What you are asked to do:
Below are some records. Write out the lines from the one containing "R10: 12k (GND, N009) -> 2.7k (GND, N009)" to the last line, word for word, leaving out pictures.

Source records

- - -

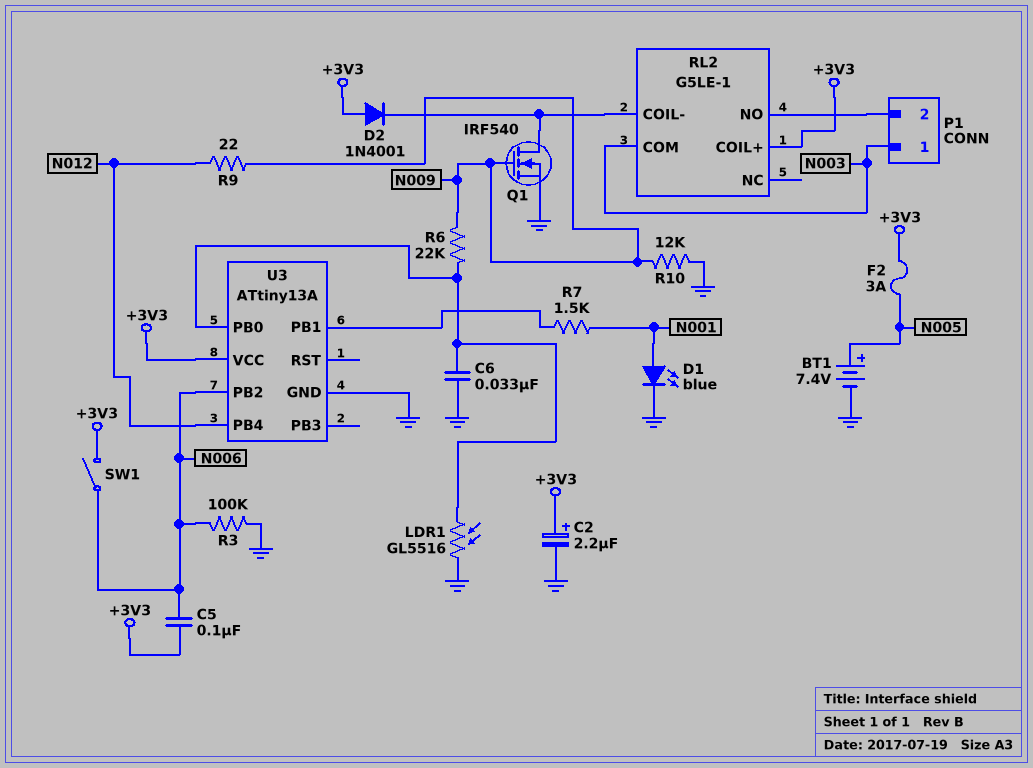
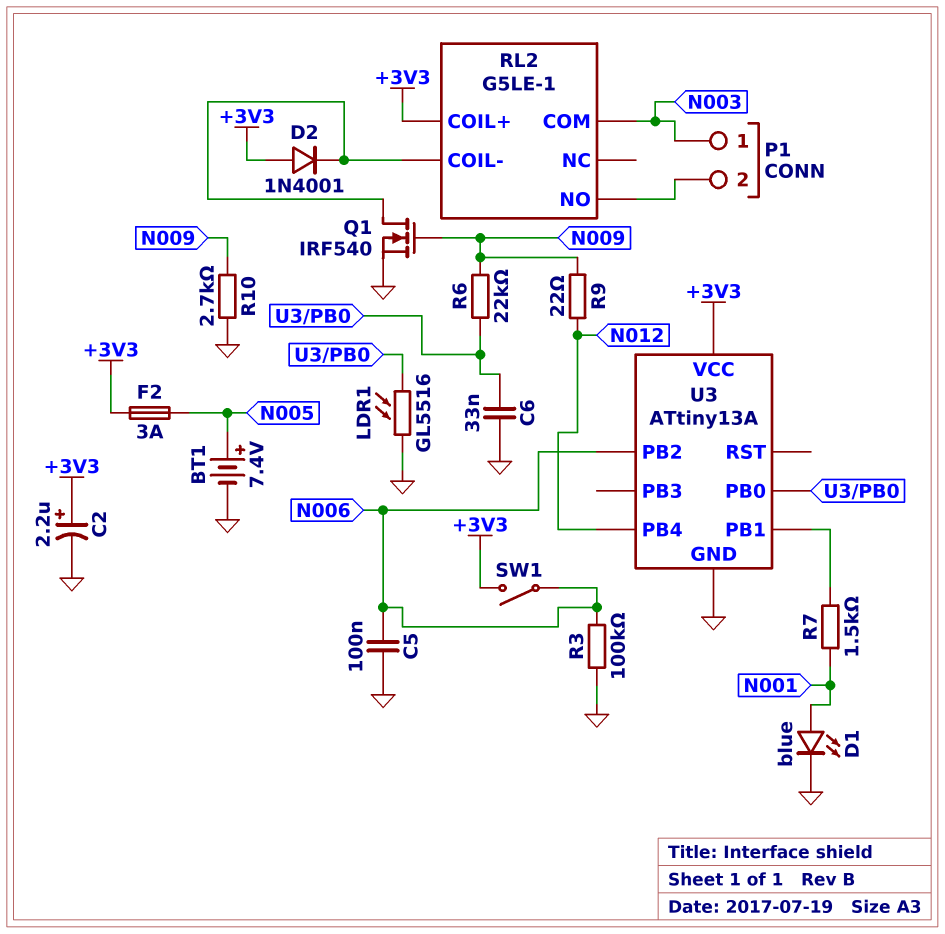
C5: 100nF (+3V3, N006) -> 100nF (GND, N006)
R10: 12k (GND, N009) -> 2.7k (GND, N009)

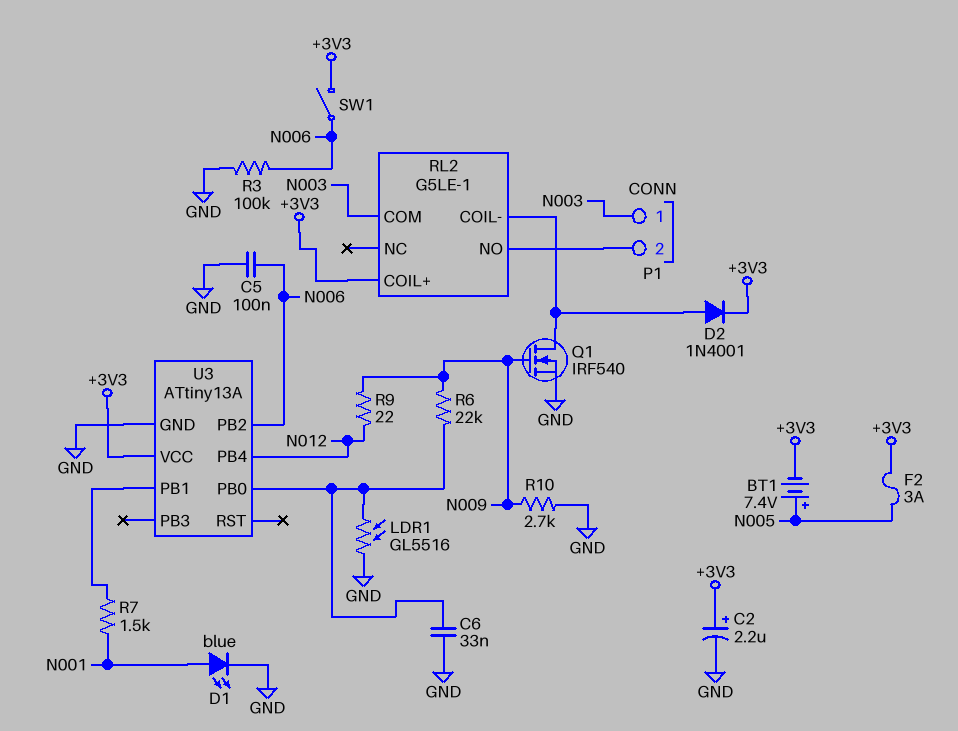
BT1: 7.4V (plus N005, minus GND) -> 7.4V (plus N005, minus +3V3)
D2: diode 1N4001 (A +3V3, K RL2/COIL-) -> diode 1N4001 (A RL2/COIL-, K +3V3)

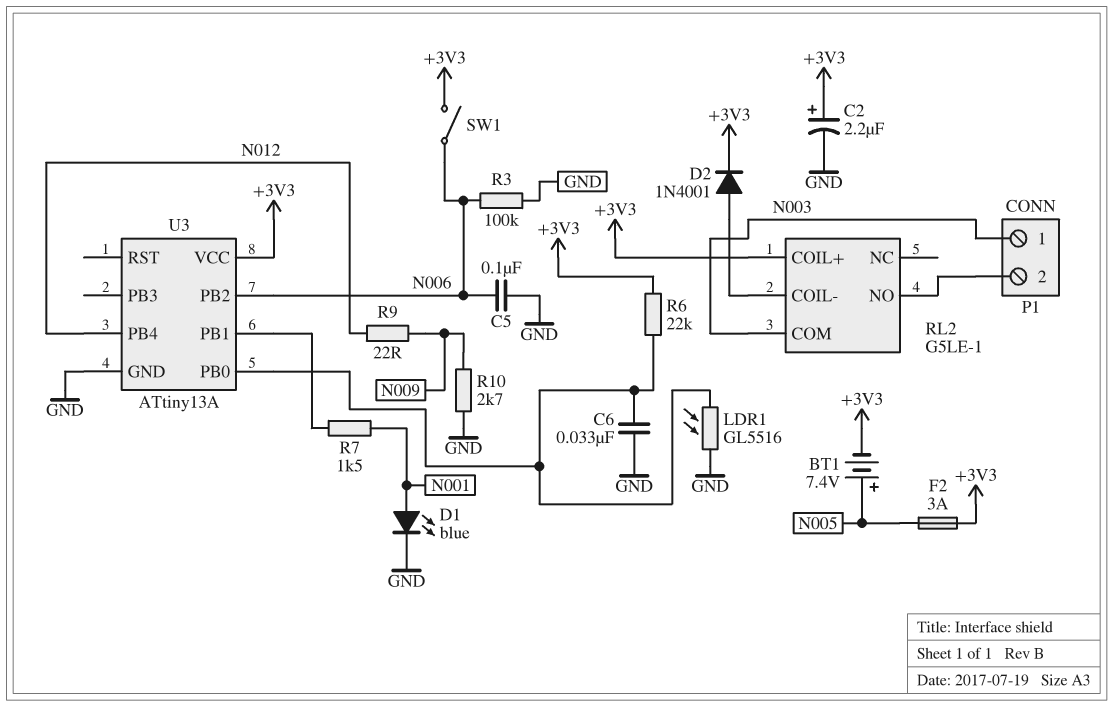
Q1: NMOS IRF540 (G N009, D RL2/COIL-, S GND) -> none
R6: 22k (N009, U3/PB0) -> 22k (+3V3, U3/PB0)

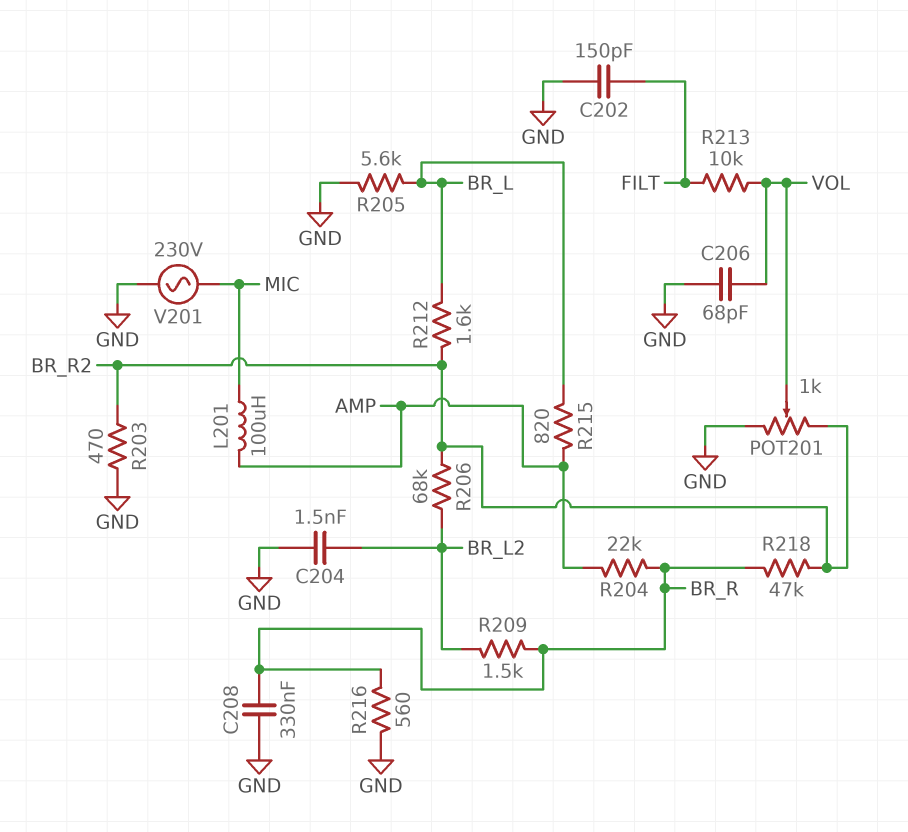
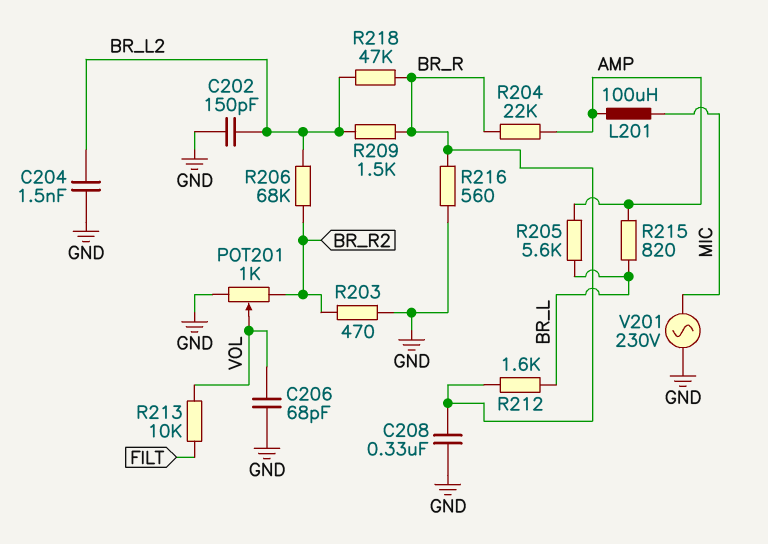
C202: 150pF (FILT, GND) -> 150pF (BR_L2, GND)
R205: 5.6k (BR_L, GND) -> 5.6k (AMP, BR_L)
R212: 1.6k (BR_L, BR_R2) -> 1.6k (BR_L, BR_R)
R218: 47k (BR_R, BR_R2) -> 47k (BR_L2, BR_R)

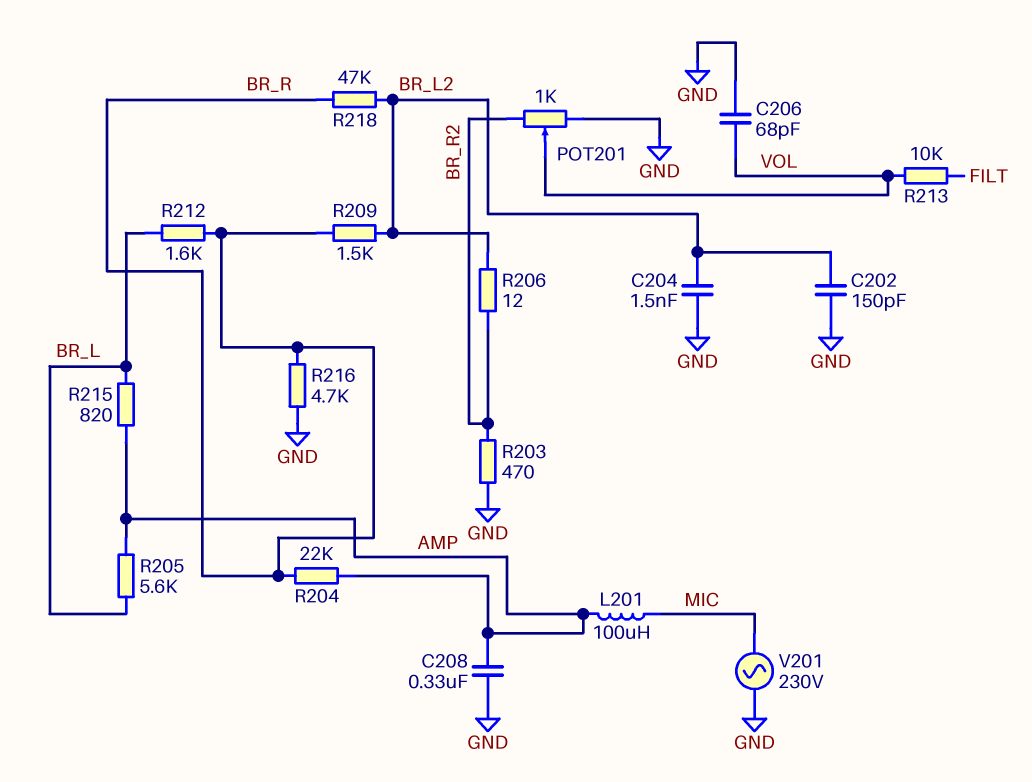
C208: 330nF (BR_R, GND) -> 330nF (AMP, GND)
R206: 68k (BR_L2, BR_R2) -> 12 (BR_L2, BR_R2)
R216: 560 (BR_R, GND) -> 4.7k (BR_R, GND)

- - -

Answer below:
R10: 12k (GND, N009) -> 2.7k (GND, N009)

BT1: 7.4V (plus N005, minus GND) -> 7.4V (plus N005, minus +3V3)
D2: diode 1N4001 (A +3V3, K RL2/COIL-) -> diode 1N4001 (A RL2/COIL-, K +3V3)

Q1: NMOS IRF540 (G N009, D RL2/COIL-, S GND) -> none
R6: 22k (N009, U3/PB0) -> 22k (+3V3, U3/PB0)

C202: 150pF (FILT, GND) -> 150pF (BR_L2, GND)
R205: 5.6k (BR_L, GND) -> 5.6k (AMP, BR_L)
R212: 1.6k (BR_L, BR_R2) -> 1.6k (BR_L, BR_R)
R218: 47k (BR_R, BR_R2) -> 47k (BR_L2, BR_R)

C208: 330nF (BR_R, GND) -> 330nF (AMP, GND)
R206: 68k (BR_L2, BR_R2) -> 12 (BR_L2, BR_R2)
R216: 560 (BR_R, GND) -> 4.7k (BR_R, GND)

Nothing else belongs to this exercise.